»»

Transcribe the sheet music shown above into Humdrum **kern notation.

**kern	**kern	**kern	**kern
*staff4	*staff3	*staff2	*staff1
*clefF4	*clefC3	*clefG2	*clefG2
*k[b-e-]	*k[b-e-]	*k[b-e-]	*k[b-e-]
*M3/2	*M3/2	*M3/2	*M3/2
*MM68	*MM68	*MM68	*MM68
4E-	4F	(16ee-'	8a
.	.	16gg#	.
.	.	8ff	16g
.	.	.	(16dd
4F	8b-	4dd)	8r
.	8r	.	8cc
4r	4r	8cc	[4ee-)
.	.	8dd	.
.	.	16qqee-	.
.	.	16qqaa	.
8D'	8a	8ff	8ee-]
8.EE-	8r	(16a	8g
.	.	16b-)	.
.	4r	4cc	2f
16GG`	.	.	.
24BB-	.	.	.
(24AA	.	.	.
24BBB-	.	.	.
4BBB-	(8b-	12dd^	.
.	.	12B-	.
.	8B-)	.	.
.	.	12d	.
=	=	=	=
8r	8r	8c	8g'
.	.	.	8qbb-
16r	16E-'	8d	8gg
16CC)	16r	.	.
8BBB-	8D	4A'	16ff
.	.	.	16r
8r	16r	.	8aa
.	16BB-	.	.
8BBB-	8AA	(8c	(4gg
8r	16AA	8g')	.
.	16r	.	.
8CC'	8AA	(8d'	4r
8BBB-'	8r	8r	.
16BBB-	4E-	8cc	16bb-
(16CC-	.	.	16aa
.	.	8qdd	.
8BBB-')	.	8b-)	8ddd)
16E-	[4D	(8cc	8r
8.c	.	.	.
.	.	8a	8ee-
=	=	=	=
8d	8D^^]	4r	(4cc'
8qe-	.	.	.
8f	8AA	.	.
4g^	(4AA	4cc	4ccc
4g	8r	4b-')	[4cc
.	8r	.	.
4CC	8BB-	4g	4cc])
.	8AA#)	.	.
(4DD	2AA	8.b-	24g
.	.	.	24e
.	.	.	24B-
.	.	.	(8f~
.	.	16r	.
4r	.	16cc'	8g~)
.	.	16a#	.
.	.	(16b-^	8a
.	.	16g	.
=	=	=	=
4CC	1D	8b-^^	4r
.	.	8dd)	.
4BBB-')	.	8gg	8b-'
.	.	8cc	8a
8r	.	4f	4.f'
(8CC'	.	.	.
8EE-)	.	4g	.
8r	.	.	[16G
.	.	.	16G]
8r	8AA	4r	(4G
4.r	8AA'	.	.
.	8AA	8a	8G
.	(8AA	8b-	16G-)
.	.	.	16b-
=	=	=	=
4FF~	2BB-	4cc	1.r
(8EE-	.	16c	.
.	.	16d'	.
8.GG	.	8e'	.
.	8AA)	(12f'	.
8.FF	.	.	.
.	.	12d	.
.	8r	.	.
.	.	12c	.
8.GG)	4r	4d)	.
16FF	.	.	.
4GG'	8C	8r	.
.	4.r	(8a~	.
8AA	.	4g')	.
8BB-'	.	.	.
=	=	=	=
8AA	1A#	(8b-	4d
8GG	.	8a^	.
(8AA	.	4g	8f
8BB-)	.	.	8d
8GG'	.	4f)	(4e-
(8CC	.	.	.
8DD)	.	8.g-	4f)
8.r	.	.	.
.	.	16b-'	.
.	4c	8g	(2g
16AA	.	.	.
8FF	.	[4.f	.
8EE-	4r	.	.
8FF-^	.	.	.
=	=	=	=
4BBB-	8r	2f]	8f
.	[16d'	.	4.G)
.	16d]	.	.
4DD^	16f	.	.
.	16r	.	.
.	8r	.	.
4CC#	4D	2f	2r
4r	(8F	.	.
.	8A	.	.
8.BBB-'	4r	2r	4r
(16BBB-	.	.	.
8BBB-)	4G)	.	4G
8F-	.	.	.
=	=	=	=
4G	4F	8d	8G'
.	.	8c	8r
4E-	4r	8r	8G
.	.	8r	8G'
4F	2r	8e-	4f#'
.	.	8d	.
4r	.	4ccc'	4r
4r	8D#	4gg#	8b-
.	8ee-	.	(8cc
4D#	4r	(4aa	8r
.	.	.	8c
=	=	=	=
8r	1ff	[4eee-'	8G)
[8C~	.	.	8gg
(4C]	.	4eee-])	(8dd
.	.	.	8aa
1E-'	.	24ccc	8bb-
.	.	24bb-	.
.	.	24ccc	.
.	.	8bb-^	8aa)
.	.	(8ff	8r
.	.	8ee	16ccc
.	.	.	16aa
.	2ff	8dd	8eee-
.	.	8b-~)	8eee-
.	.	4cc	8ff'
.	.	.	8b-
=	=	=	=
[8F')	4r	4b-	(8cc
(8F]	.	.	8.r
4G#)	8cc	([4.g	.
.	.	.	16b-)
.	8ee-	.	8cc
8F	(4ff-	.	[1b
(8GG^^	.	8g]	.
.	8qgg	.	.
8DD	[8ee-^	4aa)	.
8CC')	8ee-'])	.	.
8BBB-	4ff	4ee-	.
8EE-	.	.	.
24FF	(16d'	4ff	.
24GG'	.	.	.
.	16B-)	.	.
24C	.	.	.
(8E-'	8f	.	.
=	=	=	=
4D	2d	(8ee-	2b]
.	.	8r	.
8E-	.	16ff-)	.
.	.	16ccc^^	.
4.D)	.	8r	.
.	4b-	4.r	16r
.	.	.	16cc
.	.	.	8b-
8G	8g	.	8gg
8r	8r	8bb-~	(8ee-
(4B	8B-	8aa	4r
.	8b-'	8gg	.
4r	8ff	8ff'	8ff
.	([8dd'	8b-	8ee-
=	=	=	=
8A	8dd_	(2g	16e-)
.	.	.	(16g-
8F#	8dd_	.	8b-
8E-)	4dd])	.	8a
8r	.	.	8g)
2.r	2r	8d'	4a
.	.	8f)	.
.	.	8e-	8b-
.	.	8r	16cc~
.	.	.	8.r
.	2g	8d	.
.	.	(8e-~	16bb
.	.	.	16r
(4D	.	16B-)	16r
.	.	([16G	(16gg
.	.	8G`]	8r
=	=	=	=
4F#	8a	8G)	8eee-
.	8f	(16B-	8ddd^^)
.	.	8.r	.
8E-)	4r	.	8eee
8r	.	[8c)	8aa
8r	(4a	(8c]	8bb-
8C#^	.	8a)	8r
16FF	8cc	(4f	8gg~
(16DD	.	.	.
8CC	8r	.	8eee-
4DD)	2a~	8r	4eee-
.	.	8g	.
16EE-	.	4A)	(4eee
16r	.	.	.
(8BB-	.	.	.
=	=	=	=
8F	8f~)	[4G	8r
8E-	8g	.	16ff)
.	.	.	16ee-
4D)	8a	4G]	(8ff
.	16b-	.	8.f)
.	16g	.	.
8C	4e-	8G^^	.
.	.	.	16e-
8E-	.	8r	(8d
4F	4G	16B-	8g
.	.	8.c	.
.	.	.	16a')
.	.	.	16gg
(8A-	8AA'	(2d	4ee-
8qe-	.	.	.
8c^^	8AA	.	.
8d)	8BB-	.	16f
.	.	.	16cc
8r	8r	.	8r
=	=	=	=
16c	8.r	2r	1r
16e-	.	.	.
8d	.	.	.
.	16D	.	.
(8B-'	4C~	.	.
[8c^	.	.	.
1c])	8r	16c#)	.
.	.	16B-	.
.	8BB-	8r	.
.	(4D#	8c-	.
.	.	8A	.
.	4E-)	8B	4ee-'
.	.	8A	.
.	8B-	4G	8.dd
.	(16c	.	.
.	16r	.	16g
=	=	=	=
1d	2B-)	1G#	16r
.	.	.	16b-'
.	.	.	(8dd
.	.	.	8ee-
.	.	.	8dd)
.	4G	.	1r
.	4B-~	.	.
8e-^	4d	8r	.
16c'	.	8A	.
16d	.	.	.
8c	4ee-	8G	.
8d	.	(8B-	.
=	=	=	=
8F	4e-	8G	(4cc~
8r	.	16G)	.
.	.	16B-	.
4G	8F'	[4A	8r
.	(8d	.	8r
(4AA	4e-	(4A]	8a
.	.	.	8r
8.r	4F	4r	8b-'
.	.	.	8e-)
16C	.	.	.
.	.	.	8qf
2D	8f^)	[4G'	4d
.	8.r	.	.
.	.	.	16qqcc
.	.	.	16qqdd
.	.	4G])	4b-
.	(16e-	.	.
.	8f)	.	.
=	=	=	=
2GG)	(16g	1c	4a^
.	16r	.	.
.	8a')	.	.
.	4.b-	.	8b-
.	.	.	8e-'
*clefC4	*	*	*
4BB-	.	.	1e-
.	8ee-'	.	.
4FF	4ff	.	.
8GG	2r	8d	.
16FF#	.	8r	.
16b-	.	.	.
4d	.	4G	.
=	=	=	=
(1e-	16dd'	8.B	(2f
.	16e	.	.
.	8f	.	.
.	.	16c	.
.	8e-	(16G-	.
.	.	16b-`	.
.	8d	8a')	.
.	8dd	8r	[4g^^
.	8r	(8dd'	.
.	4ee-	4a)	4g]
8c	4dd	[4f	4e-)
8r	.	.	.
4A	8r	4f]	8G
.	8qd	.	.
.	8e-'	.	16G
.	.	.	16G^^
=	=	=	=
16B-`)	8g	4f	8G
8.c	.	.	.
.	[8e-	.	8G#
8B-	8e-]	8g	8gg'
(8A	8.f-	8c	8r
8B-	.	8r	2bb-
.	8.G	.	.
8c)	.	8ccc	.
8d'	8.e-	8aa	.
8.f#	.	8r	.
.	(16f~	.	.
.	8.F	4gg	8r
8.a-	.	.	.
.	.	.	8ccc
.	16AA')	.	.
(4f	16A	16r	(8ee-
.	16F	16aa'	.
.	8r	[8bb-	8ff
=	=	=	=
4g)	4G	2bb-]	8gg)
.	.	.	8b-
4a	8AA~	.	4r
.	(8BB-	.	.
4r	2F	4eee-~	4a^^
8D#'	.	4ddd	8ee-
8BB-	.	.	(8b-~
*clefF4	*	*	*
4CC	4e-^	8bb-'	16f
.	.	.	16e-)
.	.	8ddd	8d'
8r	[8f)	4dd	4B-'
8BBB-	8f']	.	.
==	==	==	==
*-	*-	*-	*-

««

(THE EXERCISE)
Please count the lines in the entries above that contain the string "kern" and reply with the number alone.

(COMPLETED TASK)
2